▶ [Given information]:
=====
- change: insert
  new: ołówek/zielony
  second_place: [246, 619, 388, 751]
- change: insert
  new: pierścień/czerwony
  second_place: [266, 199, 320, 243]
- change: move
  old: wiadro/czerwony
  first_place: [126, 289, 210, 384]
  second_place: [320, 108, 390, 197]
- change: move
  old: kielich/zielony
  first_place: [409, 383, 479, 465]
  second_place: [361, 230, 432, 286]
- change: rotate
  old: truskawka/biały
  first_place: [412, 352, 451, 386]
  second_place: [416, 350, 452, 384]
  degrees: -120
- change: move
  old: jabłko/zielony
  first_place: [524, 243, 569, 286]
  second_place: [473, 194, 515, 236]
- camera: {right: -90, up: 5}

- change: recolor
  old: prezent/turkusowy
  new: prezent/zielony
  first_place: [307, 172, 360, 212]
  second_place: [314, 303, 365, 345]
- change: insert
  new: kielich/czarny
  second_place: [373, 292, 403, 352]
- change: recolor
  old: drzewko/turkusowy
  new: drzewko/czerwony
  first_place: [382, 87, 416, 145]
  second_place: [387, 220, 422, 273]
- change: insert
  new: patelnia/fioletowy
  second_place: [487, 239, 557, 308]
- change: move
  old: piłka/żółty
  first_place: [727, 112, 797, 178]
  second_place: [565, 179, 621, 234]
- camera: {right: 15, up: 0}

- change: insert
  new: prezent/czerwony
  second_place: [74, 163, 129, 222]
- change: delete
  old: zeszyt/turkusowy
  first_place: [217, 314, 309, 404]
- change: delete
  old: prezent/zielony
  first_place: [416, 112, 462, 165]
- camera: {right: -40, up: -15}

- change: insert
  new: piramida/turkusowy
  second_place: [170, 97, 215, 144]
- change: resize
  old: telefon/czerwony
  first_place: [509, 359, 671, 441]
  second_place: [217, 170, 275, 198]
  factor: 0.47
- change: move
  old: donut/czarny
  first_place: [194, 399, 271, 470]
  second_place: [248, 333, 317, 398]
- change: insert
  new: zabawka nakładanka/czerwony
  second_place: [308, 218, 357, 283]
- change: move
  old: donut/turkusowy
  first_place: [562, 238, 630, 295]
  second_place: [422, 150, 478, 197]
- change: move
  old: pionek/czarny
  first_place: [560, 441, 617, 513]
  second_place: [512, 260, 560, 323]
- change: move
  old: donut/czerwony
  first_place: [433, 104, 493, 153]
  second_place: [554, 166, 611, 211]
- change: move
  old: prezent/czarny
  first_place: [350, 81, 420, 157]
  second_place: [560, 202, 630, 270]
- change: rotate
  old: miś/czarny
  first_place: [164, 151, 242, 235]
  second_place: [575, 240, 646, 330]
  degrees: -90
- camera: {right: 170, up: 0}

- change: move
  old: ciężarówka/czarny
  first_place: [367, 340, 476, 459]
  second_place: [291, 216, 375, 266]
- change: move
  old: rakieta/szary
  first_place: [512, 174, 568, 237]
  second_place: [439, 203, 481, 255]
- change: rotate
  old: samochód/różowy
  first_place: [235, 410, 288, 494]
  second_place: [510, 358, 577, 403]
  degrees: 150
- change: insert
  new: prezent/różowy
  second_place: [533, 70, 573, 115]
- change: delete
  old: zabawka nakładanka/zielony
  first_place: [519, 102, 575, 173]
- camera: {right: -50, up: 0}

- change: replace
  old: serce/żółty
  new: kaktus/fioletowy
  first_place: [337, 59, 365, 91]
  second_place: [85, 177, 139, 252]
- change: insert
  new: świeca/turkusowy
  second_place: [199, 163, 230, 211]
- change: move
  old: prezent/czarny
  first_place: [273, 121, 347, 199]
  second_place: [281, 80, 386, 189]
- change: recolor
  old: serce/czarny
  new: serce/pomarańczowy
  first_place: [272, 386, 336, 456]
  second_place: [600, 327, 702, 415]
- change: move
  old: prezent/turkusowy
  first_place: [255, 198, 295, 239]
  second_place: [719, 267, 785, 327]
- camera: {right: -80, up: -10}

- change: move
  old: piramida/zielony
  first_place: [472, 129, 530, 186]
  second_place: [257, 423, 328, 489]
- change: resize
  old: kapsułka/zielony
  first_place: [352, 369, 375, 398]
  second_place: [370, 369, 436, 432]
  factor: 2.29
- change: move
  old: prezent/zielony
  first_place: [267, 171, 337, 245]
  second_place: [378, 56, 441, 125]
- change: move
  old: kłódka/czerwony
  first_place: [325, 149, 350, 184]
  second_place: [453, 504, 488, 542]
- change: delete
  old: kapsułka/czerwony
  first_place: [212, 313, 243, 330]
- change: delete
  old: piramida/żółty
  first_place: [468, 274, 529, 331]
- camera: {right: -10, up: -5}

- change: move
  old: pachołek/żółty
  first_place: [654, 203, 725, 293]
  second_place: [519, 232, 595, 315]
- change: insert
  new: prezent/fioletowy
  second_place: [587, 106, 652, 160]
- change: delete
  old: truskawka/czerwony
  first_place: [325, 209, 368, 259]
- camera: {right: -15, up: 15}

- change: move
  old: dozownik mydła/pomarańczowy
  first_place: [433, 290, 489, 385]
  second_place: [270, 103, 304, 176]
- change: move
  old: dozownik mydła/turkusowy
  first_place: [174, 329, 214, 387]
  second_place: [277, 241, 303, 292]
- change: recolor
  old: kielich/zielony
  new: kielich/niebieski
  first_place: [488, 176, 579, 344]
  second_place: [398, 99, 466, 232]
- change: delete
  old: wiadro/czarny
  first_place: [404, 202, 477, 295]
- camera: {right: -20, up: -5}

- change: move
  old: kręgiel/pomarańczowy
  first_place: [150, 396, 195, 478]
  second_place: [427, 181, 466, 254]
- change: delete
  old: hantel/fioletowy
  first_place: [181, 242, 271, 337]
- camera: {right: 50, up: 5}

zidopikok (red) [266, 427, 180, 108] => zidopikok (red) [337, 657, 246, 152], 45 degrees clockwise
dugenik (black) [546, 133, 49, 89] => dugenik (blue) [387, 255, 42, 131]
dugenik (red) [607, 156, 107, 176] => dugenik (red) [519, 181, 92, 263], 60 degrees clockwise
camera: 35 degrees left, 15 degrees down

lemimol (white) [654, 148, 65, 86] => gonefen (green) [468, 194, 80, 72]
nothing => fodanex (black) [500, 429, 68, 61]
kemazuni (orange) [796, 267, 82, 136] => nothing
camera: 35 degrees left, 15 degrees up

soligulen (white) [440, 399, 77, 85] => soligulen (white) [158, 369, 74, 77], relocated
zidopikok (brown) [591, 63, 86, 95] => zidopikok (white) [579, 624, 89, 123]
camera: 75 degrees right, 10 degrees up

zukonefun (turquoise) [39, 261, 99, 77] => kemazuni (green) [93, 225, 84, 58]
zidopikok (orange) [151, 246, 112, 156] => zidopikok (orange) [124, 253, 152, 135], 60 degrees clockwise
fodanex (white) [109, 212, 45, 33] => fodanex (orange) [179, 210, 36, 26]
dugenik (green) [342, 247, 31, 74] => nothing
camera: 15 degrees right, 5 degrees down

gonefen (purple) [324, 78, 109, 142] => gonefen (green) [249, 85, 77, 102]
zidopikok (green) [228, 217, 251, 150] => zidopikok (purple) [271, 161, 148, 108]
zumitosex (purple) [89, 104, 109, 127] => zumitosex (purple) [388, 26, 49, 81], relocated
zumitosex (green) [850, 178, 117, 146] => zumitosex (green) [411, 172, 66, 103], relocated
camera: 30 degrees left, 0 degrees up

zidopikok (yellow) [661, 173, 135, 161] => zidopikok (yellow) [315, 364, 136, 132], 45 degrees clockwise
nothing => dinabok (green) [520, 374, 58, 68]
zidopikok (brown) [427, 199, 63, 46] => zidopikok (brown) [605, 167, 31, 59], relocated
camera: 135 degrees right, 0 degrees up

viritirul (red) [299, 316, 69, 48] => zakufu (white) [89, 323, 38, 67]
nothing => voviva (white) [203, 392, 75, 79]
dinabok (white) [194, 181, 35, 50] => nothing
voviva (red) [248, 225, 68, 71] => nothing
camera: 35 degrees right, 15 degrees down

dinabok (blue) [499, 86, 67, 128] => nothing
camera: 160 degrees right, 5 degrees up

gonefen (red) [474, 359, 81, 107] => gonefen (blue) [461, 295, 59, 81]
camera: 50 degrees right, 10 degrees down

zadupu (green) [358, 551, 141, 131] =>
=====
▶ [Your objective]:
Type out again, exactly as written, the lines from the beginning of the material through the one containing "first_place: [412, 352, 451, 386]".

▶ [Exercise response]:
- change: insert
  new: ołówek/zielony
  second_place: [246, 619, 388, 751]
- change: insert
  new: pierścień/czerwony
  second_place: [266, 199, 320, 243]
- change: move
  old: wiadro/czerwony
  first_place: [126, 289, 210, 384]
  second_place: [320, 108, 390, 197]
- change: move
  old: kielich/zielony
  first_place: [409, 383, 479, 465]
  second_place: [361, 230, 432, 286]
- change: rotate
  old: truskawka/biały
  first_place: [412, 352, 451, 386]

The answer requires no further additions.